Required action
Give back every entry precisely as written, without any of the images.

(Spatial reasoning data)
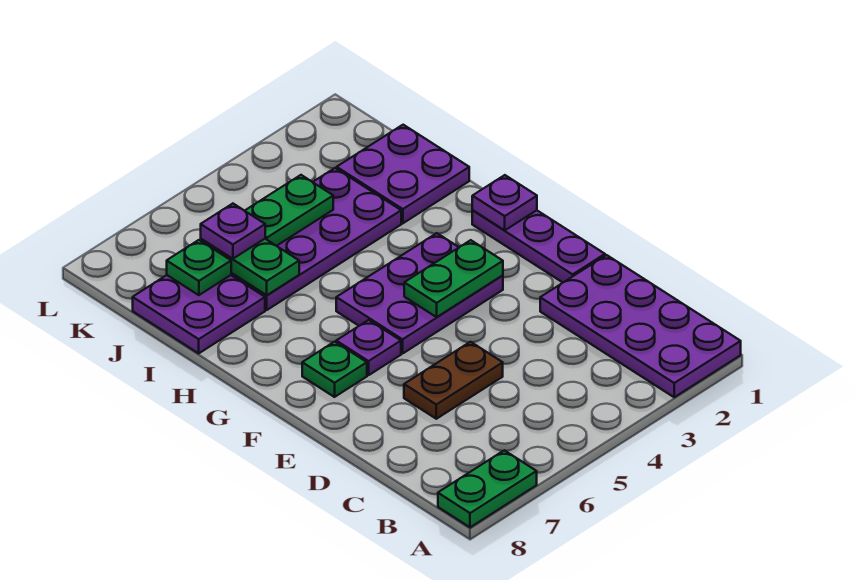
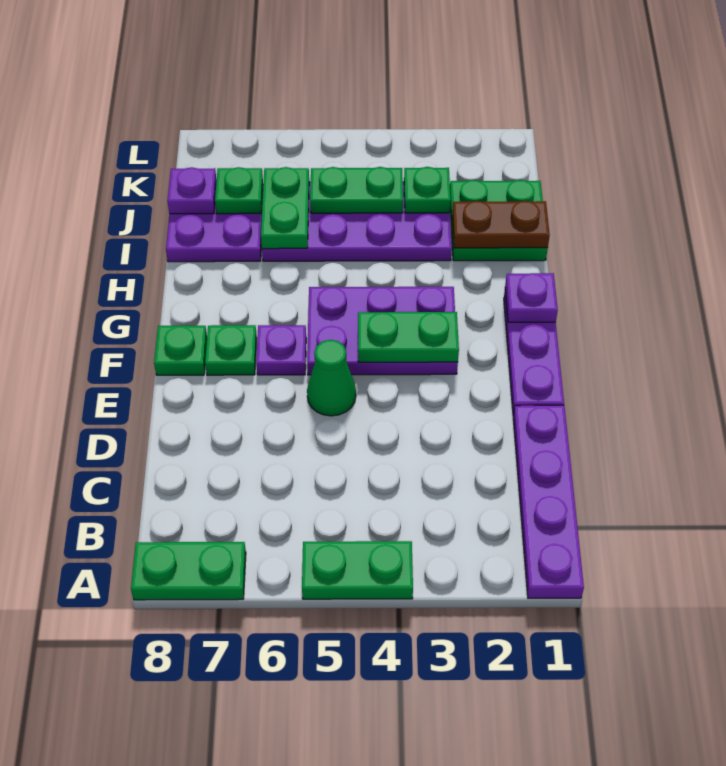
purple plate A1:D2 level 1 -> purple plate A1:D1 level 1
none -> green plate A4:A5 level 1
brown plate D5:D6 level 1 -> brown plate I1:I2 level 2
none -> green cone E5 level 1
none -> green plate F8 level 1
purple plate I1:J2 level 1 -> green plate I1:J2 level 1
none -> green plate J3 level 2
purple plate J6 level 3 -> purple plate J8 level 2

The answer
purple plate A1:D2 level 1 -> purple plate A1:D1 level 1
none -> green plate A4:A5 level 1
brown plate D5:D6 level 1 -> brown plate I1:I2 level 2
none -> green cone E5 level 1
none -> green plate F8 level 1
purple plate I1:J2 level 1 -> green plate I1:J2 level 1
none -> green plate J3 level 2
purple plate J6 level 3 -> purple plate J8 level 2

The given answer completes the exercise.